Segment Open

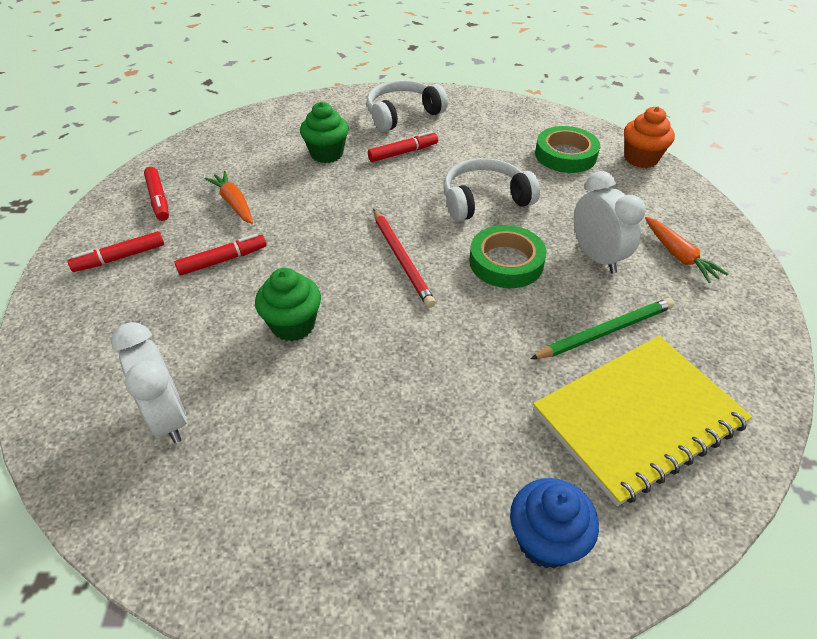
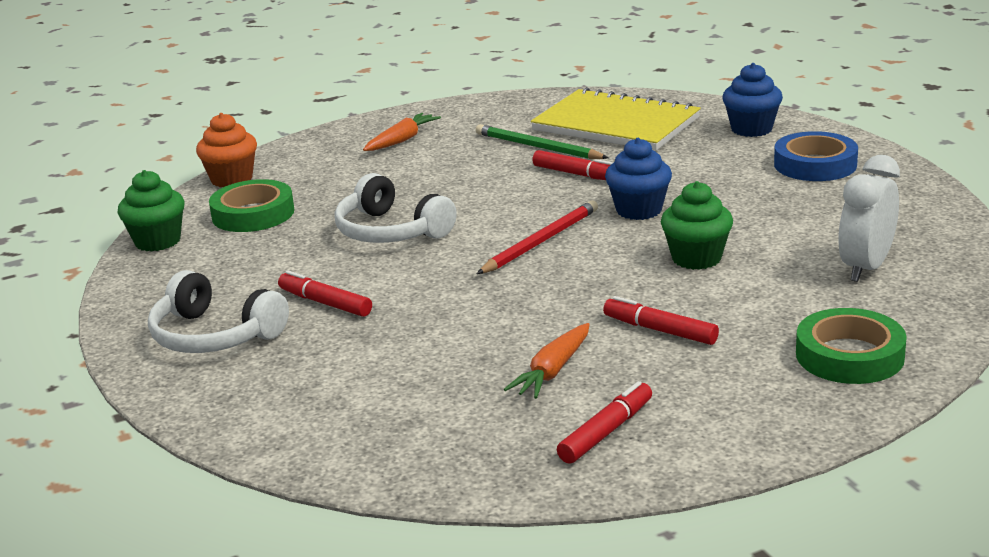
camera: 115 degrees left, 20 degrees down
(120, 258) = (740, 397): red marker -> red marker (576, 174)
(327, 154) = (373, 353): green cupcake -> green cupcake (158, 241)
(395, 533) = (815, 164): none -> blue tape
(407, 334) = (639, 210): none -> blue cupcake
(506, 262) = (489, 198): green tape -> green tape (849, 355)
(596, 257) = (438, 167): white clock -> none

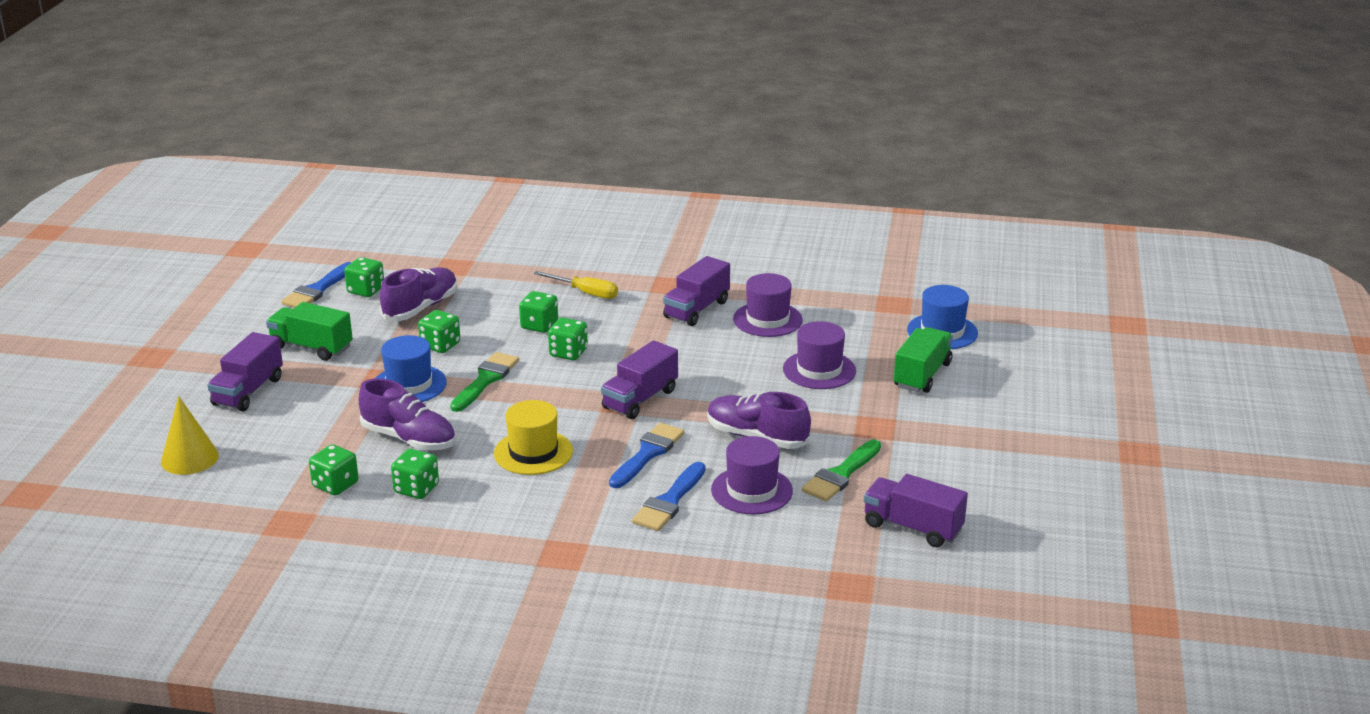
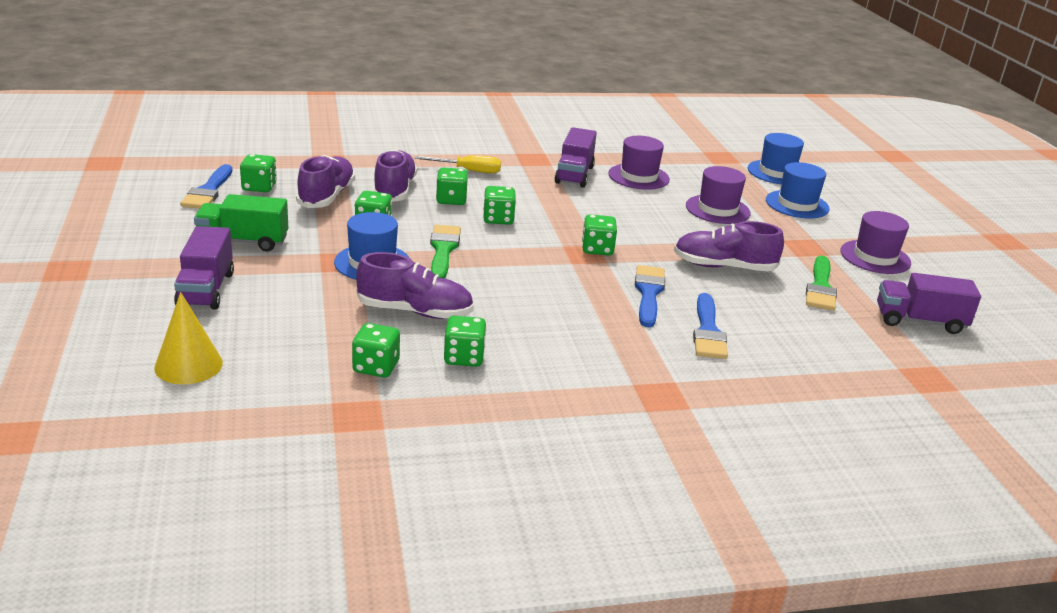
camera: 25 degrees left, 0 degrees up
(492, 308) = (394, 190): none -> purple shoe
(533, 452) = (546, 307): yellow hat -> none
(640, 399) = (597, 249): purple truck -> green dice
(751, 490) = (765, 311): purple hat -> purple hat (875, 257)
(922, 375) = (797, 204): green truck -> blue hat

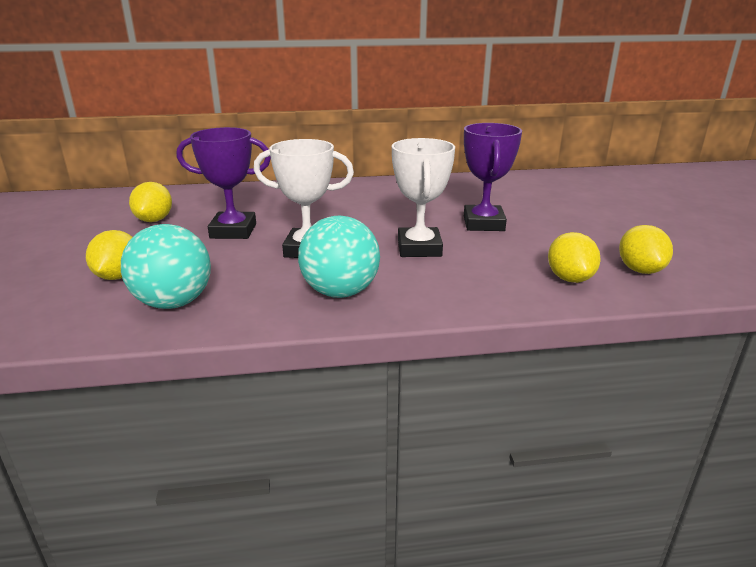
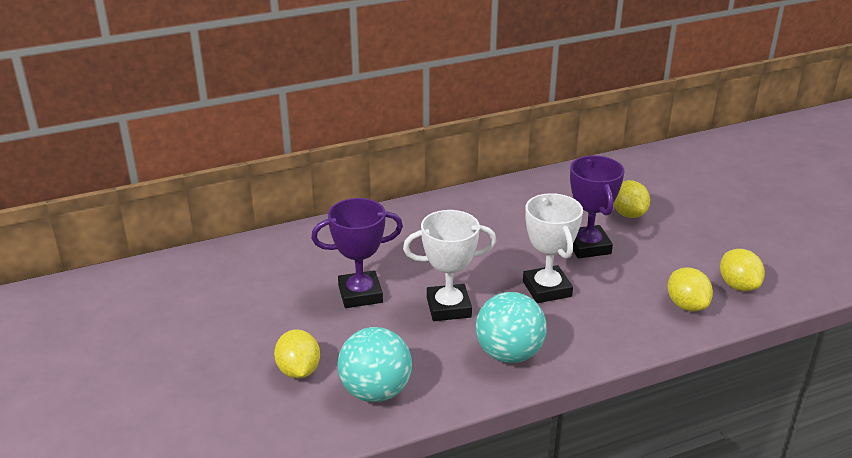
camera: 15 degrees left, 5 degrees up
(154, 220) = (268, 291): yellow lemon -> yellow lemon (628, 214)

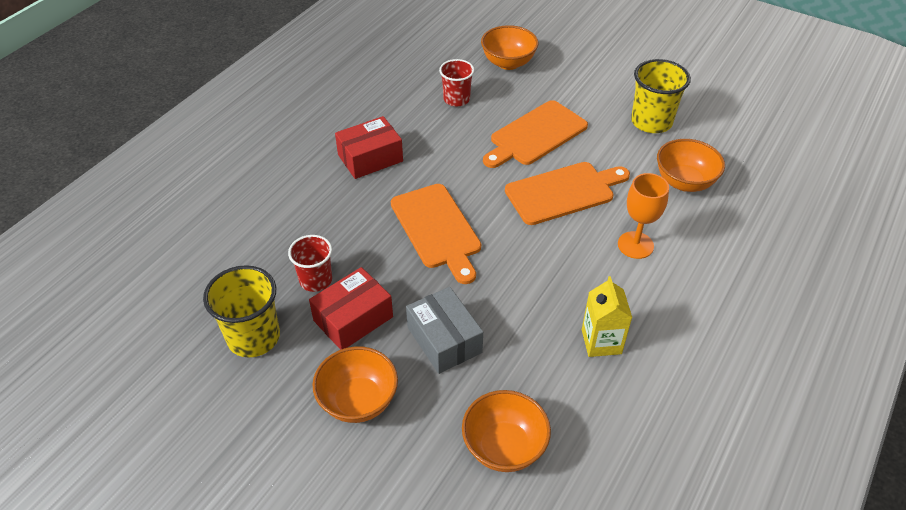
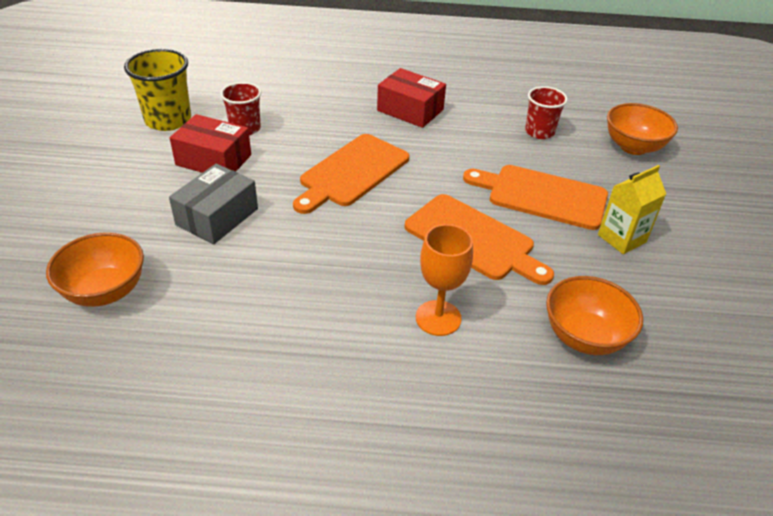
camera: 60 degrees right, 5 degrees down
(358, 401) = (125, 190): orange bowl -> none
(601, 341) = (273, 326): yellow carton -> yellow carton (621, 238)
(651, 122) = (663, 280): yellow cup -> none

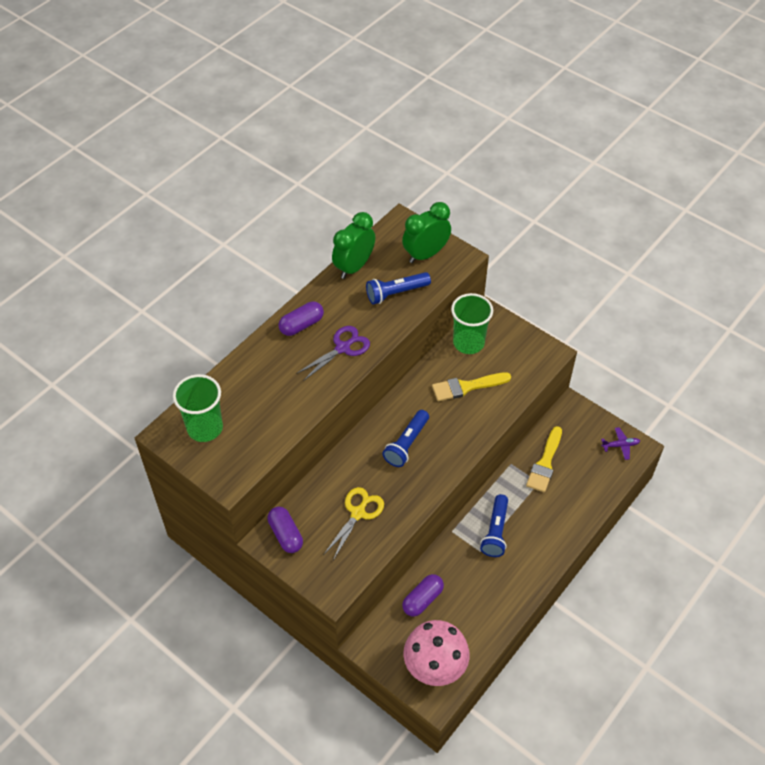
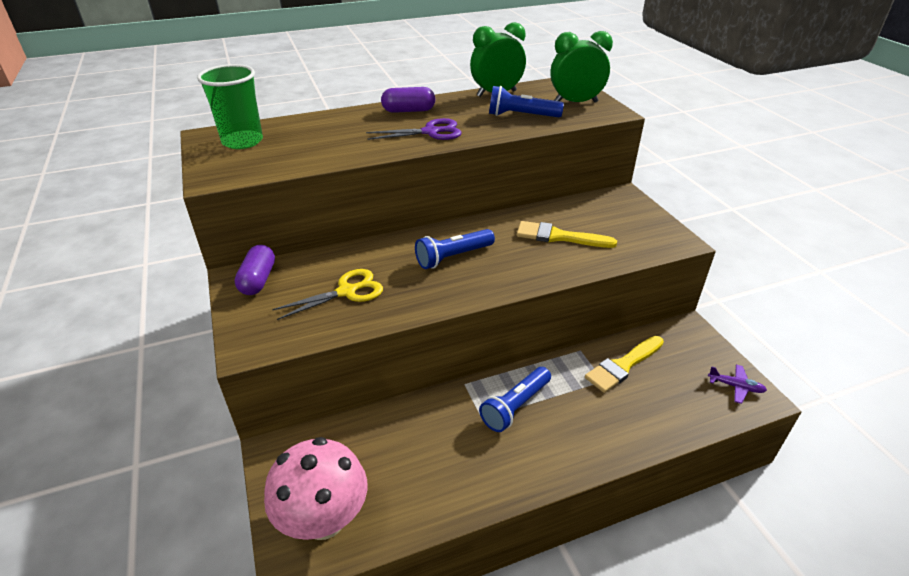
camera: 30 degrees right, 15 degrees down
(422, 599) = (375, 436): purple capsule -> none
(468, 343) = (587, 207): green cup -> none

Segment Closed

* [What you need to do]
One number only, please: the count of lines in the material holding the word "blue".

* [Exercise output]
3